*** Provided data Section Begins ***

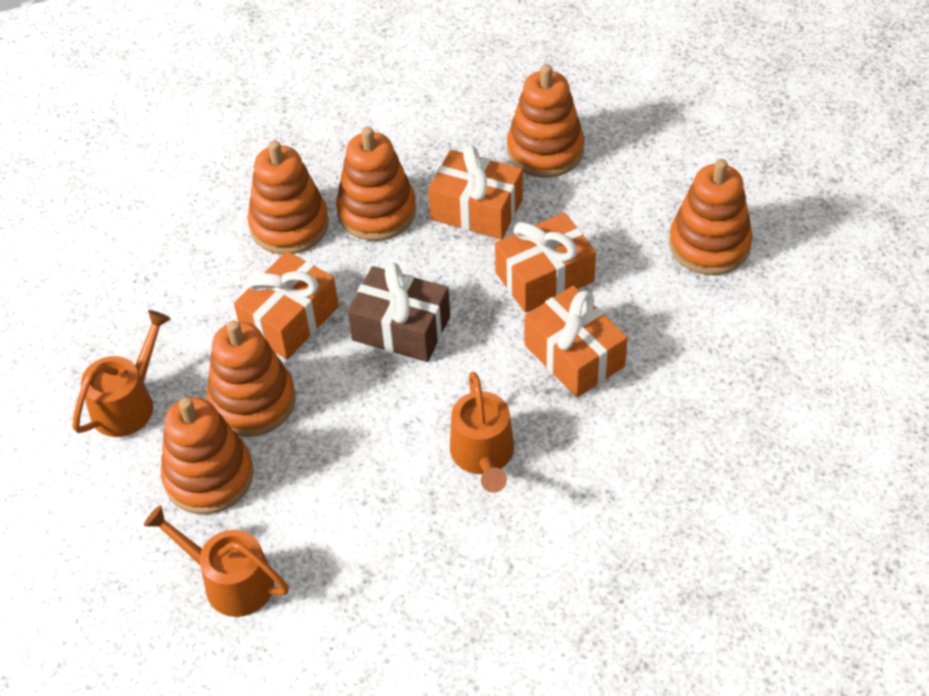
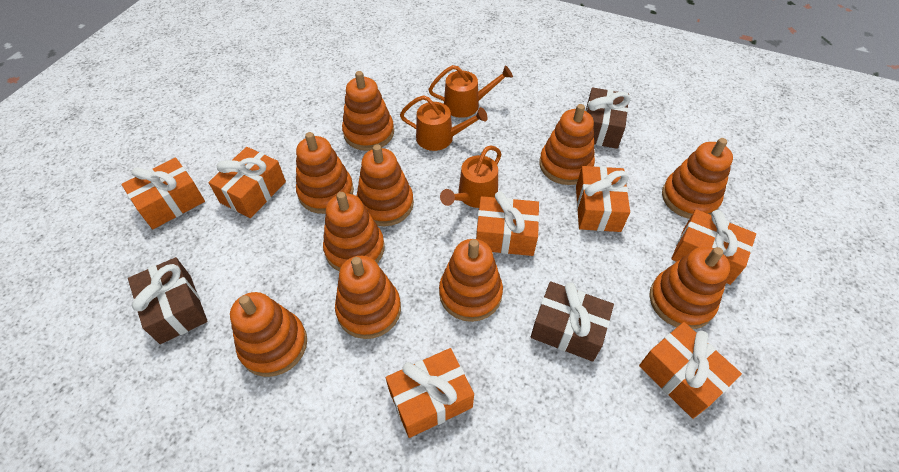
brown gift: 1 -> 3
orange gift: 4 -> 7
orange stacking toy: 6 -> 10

*** Provided data Section Ends ***

*Goal of the exercise:*
When you reproduce the material, keep every word exact and leave each picture out.

*Result of the task:*
brown gift: 1 -> 3
orange gift: 4 -> 7
orange stacking toy: 6 -> 10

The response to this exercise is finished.